▶ _WHAT YOU NEED TO DO_: From the records below, please repeat exactly the line that has "Calix: [923,451,964,493] ->", the line that has "Travora SSD: [781,595,822,624]", and every line between them, and nothing else.

Stored dataset items
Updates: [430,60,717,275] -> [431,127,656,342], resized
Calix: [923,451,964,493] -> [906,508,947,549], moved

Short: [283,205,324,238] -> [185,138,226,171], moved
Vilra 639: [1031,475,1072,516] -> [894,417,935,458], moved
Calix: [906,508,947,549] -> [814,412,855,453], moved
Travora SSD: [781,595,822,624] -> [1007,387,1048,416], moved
...
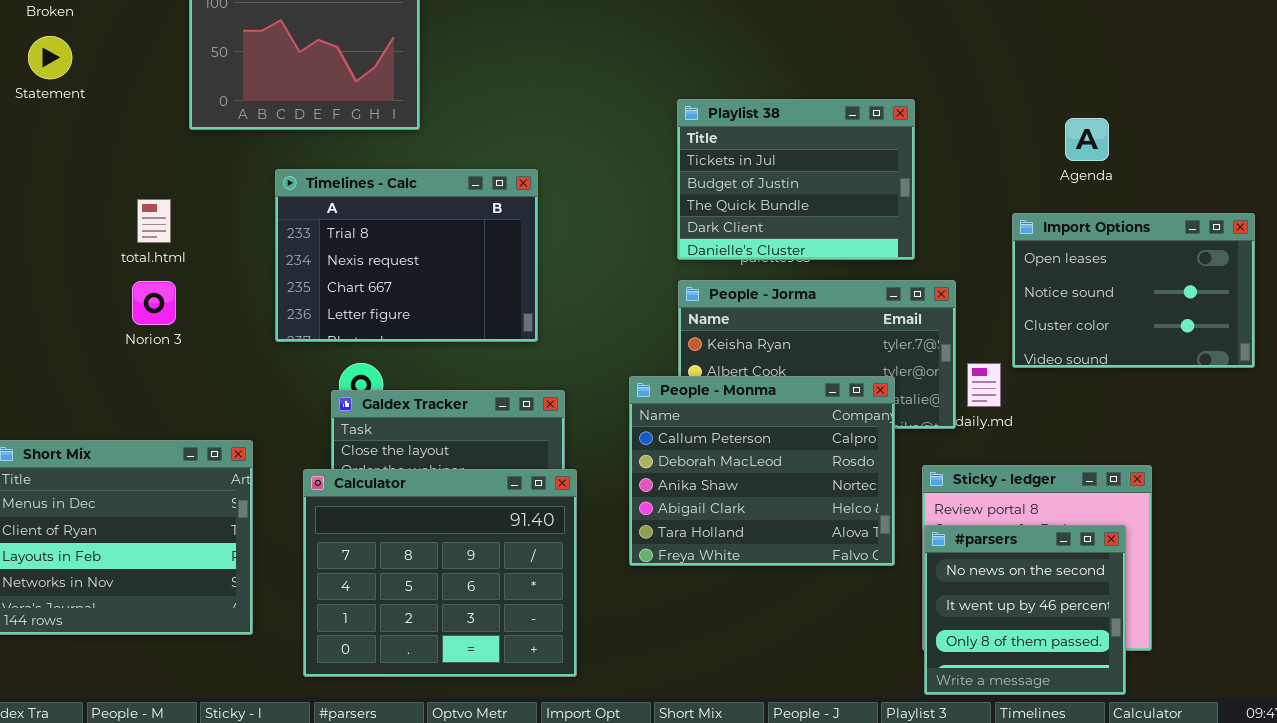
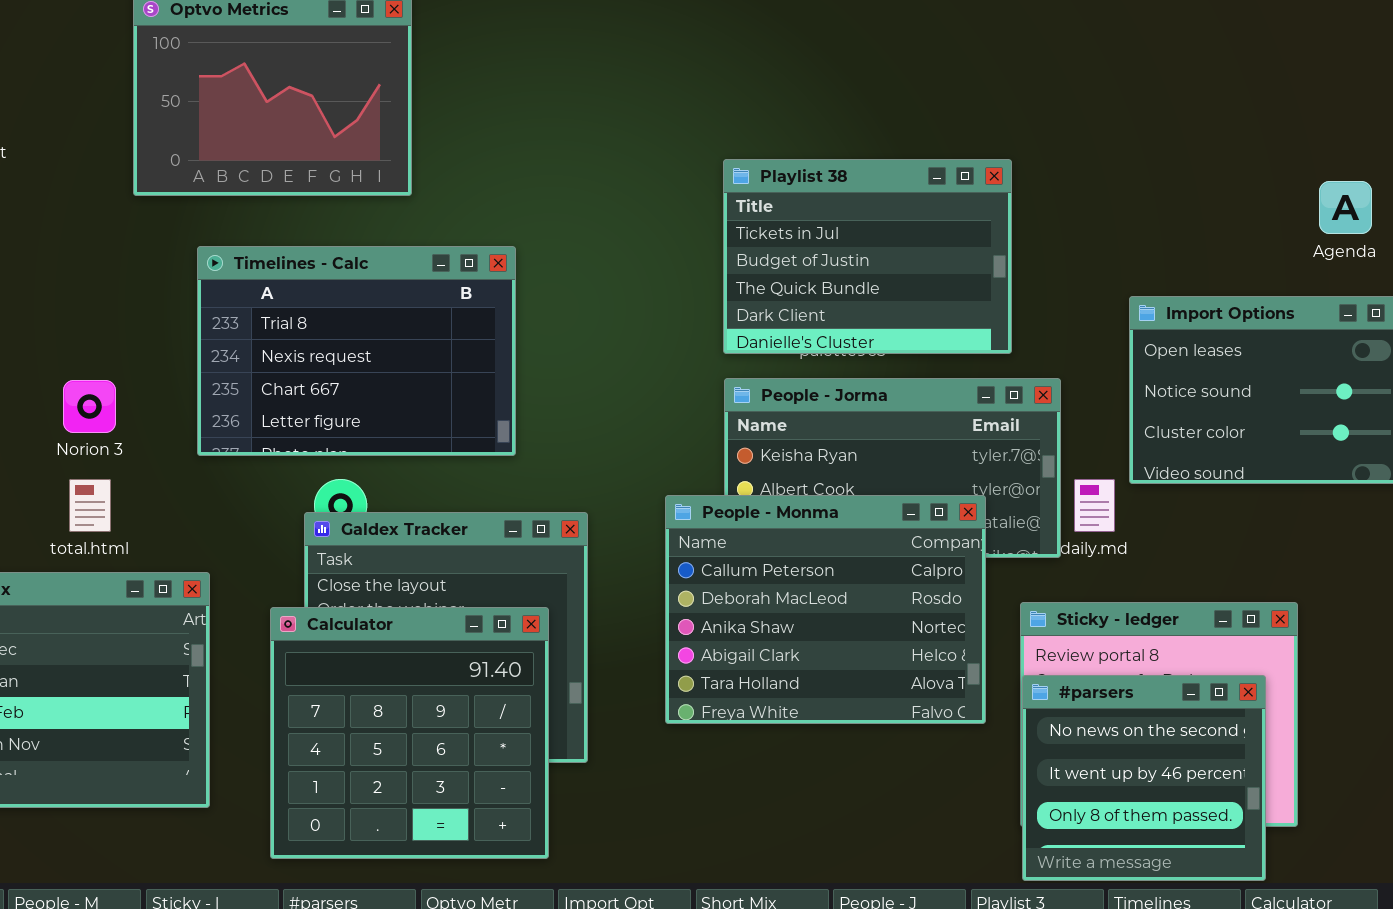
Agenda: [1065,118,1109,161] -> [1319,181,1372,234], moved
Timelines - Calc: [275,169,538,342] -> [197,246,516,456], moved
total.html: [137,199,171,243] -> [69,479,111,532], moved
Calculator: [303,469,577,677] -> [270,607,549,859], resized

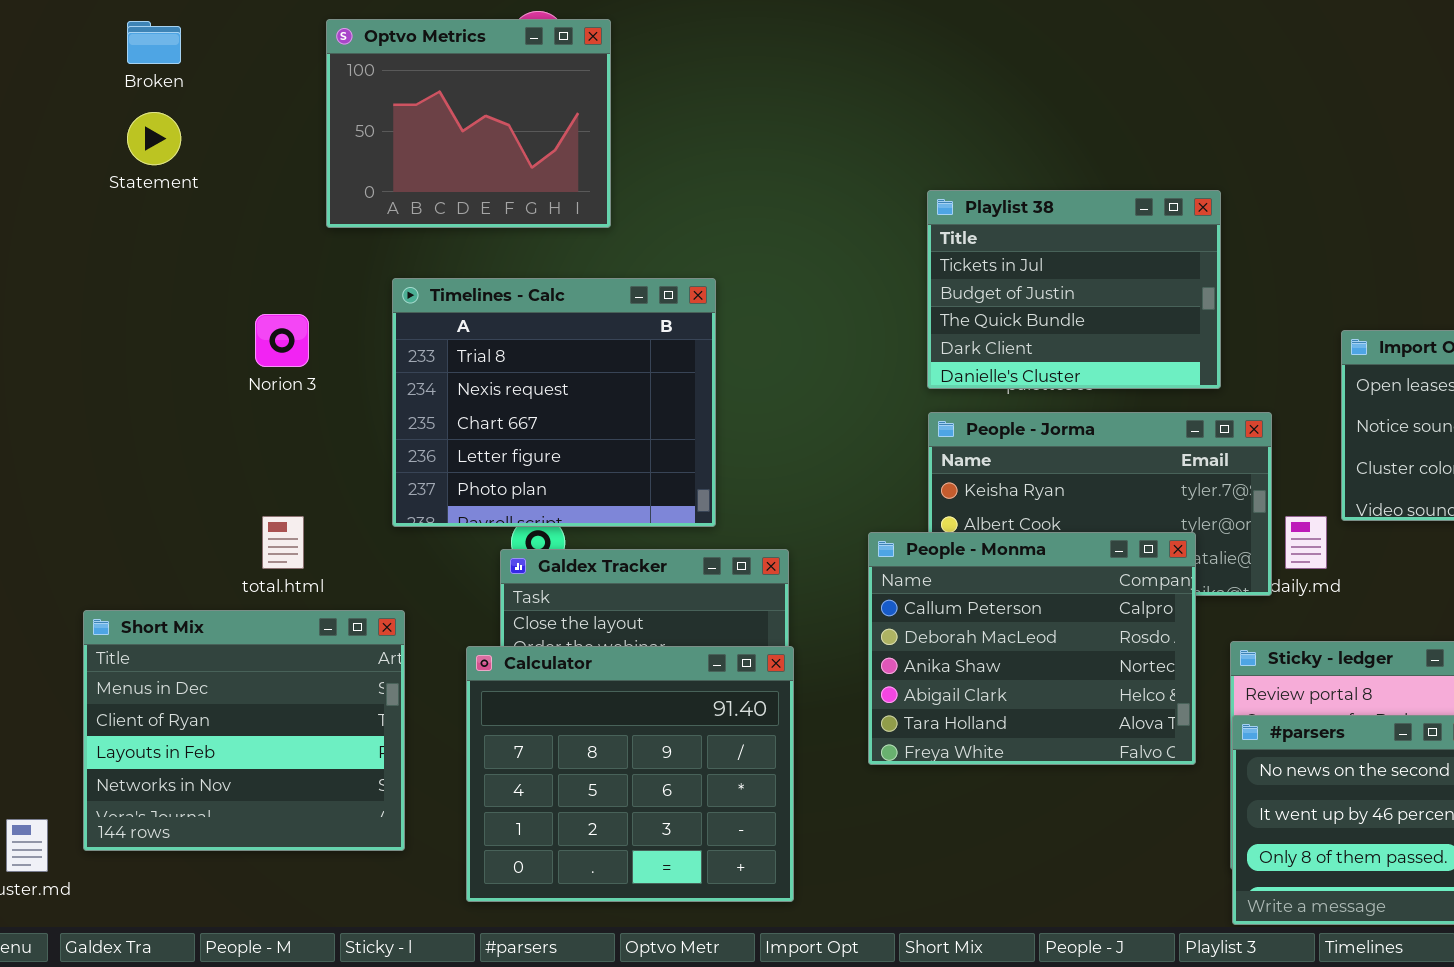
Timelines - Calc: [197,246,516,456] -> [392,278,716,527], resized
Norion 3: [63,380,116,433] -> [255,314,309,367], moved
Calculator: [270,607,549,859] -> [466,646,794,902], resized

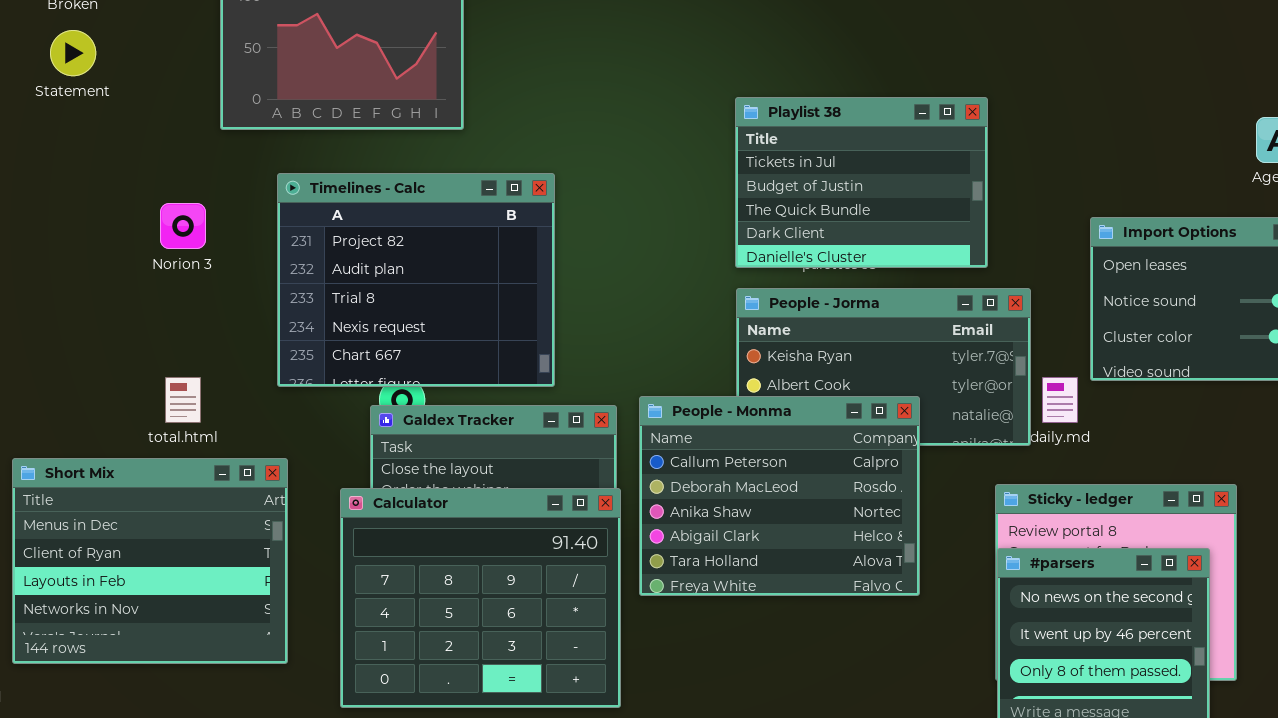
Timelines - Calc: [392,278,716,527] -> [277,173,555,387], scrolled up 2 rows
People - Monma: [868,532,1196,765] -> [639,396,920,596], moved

▶ _YOUR SOLUTION_:
Calix: [923,451,964,493] -> [906,508,947,549], moved

Short: [283,205,324,238] -> [185,138,226,171], moved
Vilra 639: [1031,475,1072,516] -> [894,417,935,458], moved
Calix: [906,508,947,549] -> [814,412,855,453], moved
Travora SSD: [781,595,822,624] -> [1007,387,1048,416], moved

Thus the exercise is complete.